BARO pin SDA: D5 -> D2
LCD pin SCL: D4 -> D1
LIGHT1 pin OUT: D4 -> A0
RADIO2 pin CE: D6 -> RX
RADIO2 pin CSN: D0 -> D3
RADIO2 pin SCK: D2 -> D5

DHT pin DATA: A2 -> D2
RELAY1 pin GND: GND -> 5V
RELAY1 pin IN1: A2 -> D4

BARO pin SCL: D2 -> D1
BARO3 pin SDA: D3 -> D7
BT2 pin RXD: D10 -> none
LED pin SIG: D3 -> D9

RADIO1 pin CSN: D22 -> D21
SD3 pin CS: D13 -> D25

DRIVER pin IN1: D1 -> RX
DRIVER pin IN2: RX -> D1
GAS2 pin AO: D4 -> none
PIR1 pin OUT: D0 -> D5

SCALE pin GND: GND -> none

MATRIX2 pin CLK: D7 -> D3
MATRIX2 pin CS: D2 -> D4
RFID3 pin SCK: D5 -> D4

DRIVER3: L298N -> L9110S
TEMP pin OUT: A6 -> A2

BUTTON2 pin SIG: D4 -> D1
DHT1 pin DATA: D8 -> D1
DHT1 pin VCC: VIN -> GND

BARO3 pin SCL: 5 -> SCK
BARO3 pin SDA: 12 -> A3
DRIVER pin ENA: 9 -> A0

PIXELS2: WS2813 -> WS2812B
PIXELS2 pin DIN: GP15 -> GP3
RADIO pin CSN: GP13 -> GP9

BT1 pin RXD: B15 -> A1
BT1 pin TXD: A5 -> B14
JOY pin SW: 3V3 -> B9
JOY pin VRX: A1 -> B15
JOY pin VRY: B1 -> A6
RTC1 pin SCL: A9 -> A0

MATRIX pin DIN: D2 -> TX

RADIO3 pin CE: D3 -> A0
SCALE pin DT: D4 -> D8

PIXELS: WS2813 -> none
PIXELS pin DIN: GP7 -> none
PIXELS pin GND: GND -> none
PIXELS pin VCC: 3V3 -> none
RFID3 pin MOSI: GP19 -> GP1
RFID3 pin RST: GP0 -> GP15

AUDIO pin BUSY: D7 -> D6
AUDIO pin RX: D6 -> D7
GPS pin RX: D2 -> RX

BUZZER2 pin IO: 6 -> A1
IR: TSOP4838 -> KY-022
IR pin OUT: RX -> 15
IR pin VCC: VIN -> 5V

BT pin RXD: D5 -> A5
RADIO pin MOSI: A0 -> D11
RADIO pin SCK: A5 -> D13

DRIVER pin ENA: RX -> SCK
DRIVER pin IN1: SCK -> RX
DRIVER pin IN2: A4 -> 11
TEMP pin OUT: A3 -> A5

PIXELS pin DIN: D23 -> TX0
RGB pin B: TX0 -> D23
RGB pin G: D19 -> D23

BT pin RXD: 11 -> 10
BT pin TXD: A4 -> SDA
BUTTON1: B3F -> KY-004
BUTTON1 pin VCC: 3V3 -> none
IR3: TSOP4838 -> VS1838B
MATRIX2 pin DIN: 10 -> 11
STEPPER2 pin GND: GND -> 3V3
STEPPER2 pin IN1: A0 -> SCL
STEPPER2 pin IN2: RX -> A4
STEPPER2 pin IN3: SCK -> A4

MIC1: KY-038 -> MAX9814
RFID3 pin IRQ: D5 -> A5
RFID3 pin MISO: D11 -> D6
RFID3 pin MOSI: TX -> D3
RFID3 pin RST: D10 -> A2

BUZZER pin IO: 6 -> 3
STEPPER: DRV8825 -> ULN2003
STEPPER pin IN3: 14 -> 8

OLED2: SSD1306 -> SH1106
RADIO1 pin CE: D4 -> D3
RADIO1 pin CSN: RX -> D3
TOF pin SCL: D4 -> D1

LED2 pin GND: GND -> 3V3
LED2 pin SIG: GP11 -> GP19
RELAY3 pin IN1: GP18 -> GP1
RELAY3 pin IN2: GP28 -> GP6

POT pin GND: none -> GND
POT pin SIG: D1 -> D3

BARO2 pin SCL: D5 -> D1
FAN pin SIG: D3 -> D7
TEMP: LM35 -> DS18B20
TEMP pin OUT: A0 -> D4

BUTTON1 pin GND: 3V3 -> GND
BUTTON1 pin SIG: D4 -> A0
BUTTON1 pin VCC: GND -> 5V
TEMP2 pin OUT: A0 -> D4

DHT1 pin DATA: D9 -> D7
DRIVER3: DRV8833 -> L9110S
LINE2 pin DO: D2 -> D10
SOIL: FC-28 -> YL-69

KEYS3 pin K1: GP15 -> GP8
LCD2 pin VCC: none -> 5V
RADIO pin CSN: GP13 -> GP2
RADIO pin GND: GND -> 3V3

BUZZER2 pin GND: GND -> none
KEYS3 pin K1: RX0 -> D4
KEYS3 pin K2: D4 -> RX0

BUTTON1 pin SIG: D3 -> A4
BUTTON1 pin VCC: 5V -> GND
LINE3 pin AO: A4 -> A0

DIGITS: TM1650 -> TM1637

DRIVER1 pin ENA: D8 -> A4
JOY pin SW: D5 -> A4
......
• **What the task asks**
Output all of the data again, exactly.

• **Your response**
BARO pin SDA: D5 -> D2
LCD pin SCL: D4 -> D1
LIGHT1 pin OUT: D4 -> A0
RADIO2 pin CE: D6 -> RX
RADIO2 pin CSN: D0 -> D3
RADIO2 pin SCK: D2 -> D5

DHT pin DATA: A2 -> D2
RELAY1 pin GND: GND -> 5V
RELAY1 pin IN1: A2 -> D4

BARO pin SCL: D2 -> D1
BARO3 pin SDA: D3 -> D7
BT2 pin RXD: D10 -> none
LED pin SIG: D3 -> D9

RADIO1 pin CSN: D22 -> D21
SD3 pin CS: D13 -> D25

DRIVER pin IN1: D1 -> RX
DRIVER pin IN2: RX -> D1
GAS2 pin AO: D4 -> none
PIR1 pin OUT: D0 -> D5

SCALE pin GND: GND -> none

MATRIX2 pin CLK: D7 -> D3
MATRIX2 pin CS: D2 -> D4
RFID3 pin SCK: D5 -> D4

DRIVER3: L298N -> L9110S
TEMP pin OUT: A6 -> A2

BUTTON2 pin SIG: D4 -> D1
DHT1 pin DATA: D8 -> D1
DHT1 pin VCC: VIN -> GND

BARO3 pin SCL: 5 -> SCK
BARO3 pin SDA: 12 -> A3
DRIVER pin ENA: 9 -> A0

PIXELS2: WS2813 -> WS2812B
PIXELS2 pin DIN: GP15 -> GP3
RADIO pin CSN: GP13 -> GP9

BT1 pin RXD: B15 -> A1
BT1 pin TXD: A5 -> B14
JOY pin SW: 3V3 -> B9
JOY pin VRX: A1 -> B15
JOY pin VRY: B1 -> A6
RTC1 pin SCL: A9 -> A0

MATRIX pin DIN: D2 -> TX

RADIO3 pin CE: D3 -> A0
SCALE pin DT: D4 -> D8

PIXELS: WS2813 -> none
PIXELS pin DIN: GP7 -> none
PIXELS pin GND: GND -> none
PIXELS pin VCC: 3V3 -> none
RFID3 pin MOSI: GP19 -> GP1
RFID3 pin RST: GP0 -> GP15

AUDIO pin BUSY: D7 -> D6
AUDIO pin RX: D6 -> D7
GPS pin RX: D2 -> RX

BUZZER2 pin IO: 6 -> A1
IR: TSOP4838 -> KY-022
IR pin OUT: RX -> 15
IR pin VCC: VIN -> 5V

BT pin RXD: D5 -> A5
RADIO pin MOSI: A0 -> D11
RADIO pin SCK: A5 -> D13

DRIVER pin ENA: RX -> SCK
DRIVER pin IN1: SCK -> RX
DRIVER pin IN2: A4 -> 11
TEMP pin OUT: A3 -> A5

PIXELS pin DIN: D23 -> TX0
RGB pin B: TX0 -> D23
RGB pin G: D19 -> D23

BT pin RXD: 11 -> 10
BT pin TXD: A4 -> SDA
BUTTON1: B3F -> KY-004
BUTTON1 pin VCC: 3V3 -> none
IR3: TSOP4838 -> VS1838B
MATRIX2 pin DIN: 10 -> 11
STEPPER2 pin GND: GND -> 3V3
STEPPER2 pin IN1: A0 -> SCL
STEPPER2 pin IN2: RX -> A4
STEPPER2 pin IN3: SCK -> A4

MIC1: KY-038 -> MAX9814
RFID3 pin IRQ: D5 -> A5
RFID3 pin MISO: D11 -> D6
RFID3 pin MOSI: TX -> D3
RFID3 pin RST: D10 -> A2

BUZZER pin IO: 6 -> 3
STEPPER: DRV8825 -> ULN2003
STEPPER pin IN3: 14 -> 8

OLED2: SSD1306 -> SH1106
RADIO1 pin CE: D4 -> D3
RADIO1 pin CSN: RX -> D3
TOF pin SCL: D4 -> D1

LED2 pin GND: GND -> 3V3
LED2 pin SIG: GP11 -> GP19
RELAY3 pin IN1: GP18 -> GP1
RELAY3 pin IN2: GP28 -> GP6

POT pin GND: none -> GND
POT pin SIG: D1 -> D3

BARO2 pin SCL: D5 -> D1
FAN pin SIG: D3 -> D7
TEMP: LM35 -> DS18B20
TEMP pin OUT: A0 -> D4

BUTTON1 pin GND: 3V3 -> GND
BUTTON1 pin SIG: D4 -> A0
BUTTON1 pin VCC: GND -> 5V
TEMP2 pin OUT: A0 -> D4

DHT1 pin DATA: D9 -> D7
DRIVER3: DRV8833 -> L9110S
LINE2 pin DO: D2 -> D10
SOIL: FC-28 -> YL-69

KEYS3 pin K1: GP15 -> GP8
LCD2 pin VCC: none -> 5V
RADIO pin CSN: GP13 -> GP2
RADIO pin GND: GND -> 3V3

BUZZER2 pin GND: GND -> none
KEYS3 pin K1: RX0 -> D4
KEYS3 pin K2: D4 -> RX0

BUTTON1 pin SIG: D3 -> A4
BUTTON1 pin VCC: 5V -> GND
LINE3 pin AO: A4 -> A0

DIGITS: TM1650 -> TM1637

DRIVER1 pin ENA: D8 -> A4
JOY pin SW: D5 -> A4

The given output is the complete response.